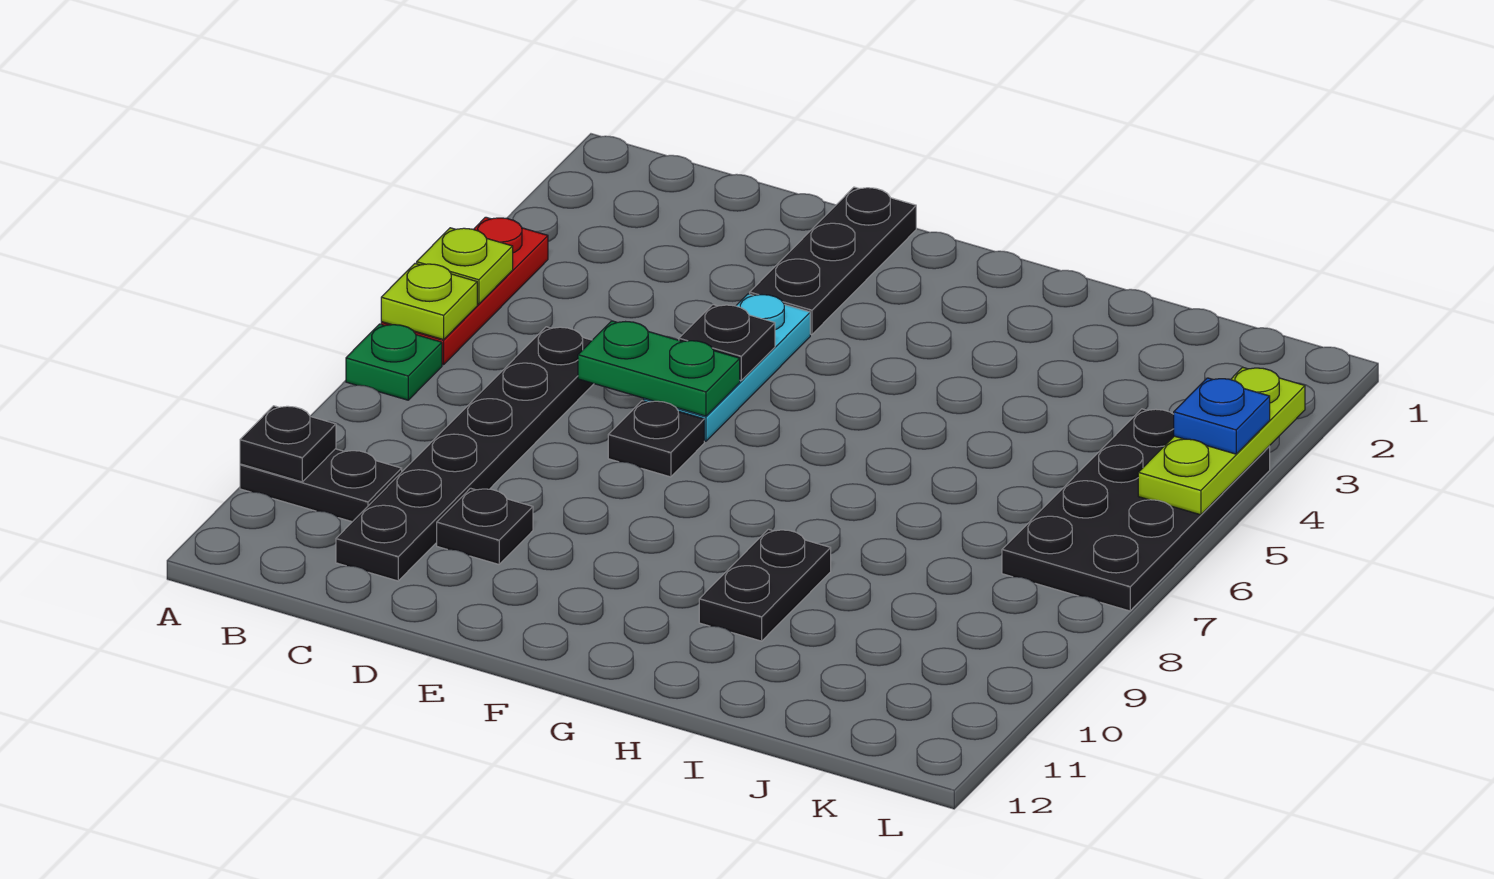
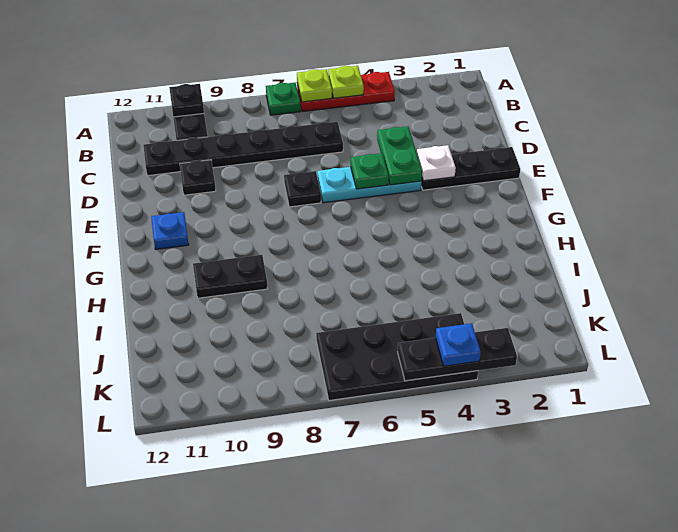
green plate D6:E6 level 2 -> green plate D4:E4 level 2
none -> white plate E3 level 2
black plate E5 level 2 -> green plate E5 level 2
none -> blue plate F11 level 1
lime plate L3:L5 level 2 -> black plate L3:L5 level 2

————————

### HOW TO COMPLETE THIS TASK
In the listing above, find each line with the word "black" and return it.

### RESPONSE TO THIS EXERCISE
black plate E5 level 2 -> green plate E5 level 2
lime plate L3:L5 level 2 -> black plate L3:L5 level 2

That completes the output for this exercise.